SHORT TASK:
Identify every line in the records below that contains the string "acciaccatura", and copy each of those lines in full. Case counts.
_____
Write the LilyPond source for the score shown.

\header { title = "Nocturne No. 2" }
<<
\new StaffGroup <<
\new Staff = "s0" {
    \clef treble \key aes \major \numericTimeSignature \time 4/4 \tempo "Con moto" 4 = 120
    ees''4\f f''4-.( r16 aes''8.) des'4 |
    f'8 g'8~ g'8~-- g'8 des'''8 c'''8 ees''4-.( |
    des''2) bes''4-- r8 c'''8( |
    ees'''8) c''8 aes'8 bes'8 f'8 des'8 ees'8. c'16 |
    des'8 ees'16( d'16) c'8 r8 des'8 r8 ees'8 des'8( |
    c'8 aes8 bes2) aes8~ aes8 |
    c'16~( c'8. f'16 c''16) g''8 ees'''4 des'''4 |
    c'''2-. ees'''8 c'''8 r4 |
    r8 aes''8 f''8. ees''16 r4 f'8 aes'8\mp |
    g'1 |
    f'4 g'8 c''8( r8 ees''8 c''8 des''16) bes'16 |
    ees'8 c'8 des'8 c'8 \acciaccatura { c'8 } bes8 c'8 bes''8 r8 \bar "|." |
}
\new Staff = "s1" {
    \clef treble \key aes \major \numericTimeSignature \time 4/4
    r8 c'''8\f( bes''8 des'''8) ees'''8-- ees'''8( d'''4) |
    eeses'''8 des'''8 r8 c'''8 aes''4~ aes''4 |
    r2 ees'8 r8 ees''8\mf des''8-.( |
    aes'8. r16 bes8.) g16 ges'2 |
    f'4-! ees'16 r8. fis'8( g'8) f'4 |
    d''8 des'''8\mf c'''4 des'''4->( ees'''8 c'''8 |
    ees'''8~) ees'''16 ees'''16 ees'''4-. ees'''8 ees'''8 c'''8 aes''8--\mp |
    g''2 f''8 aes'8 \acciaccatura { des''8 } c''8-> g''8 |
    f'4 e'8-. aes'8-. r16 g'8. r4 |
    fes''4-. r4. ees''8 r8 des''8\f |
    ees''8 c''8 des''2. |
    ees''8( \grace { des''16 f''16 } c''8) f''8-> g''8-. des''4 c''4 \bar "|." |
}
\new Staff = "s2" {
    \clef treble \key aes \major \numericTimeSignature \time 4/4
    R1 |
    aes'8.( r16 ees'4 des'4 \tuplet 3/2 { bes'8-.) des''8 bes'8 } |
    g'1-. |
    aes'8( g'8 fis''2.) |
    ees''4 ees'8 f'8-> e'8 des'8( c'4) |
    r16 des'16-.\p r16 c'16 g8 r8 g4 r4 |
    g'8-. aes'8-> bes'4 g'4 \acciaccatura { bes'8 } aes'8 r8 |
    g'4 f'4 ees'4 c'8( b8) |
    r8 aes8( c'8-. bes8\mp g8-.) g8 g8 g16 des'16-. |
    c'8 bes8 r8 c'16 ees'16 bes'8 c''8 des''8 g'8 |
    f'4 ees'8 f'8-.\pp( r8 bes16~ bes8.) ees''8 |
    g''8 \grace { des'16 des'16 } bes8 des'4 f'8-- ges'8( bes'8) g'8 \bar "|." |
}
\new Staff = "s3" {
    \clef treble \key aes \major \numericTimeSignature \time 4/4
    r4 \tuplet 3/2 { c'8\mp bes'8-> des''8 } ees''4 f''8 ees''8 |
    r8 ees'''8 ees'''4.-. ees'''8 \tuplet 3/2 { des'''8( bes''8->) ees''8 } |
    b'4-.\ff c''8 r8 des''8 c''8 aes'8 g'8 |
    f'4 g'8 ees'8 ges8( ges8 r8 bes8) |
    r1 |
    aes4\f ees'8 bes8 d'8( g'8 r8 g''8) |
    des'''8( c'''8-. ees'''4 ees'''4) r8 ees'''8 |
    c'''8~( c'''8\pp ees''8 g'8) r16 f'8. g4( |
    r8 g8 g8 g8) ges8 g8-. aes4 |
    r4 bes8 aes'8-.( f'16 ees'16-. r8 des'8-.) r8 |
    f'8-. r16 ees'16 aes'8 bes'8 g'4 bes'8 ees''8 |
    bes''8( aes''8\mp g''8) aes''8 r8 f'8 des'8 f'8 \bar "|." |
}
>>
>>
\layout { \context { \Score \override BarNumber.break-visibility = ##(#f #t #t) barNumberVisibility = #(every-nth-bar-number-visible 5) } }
_____
SOLVED PROBLEM:
    ees'8 c'8 des'8 c'8 \acciaccatura { c'8 } bes8 c'8 bes''8 r8 \bar "|." |
    g''2 f''8 aes'8 \acciaccatura { des''8 } c''8-> g''8 |
    g'8-. aes'8-> bes'4 g'4 \acciaccatura { bes'8 } aes'8 r8 |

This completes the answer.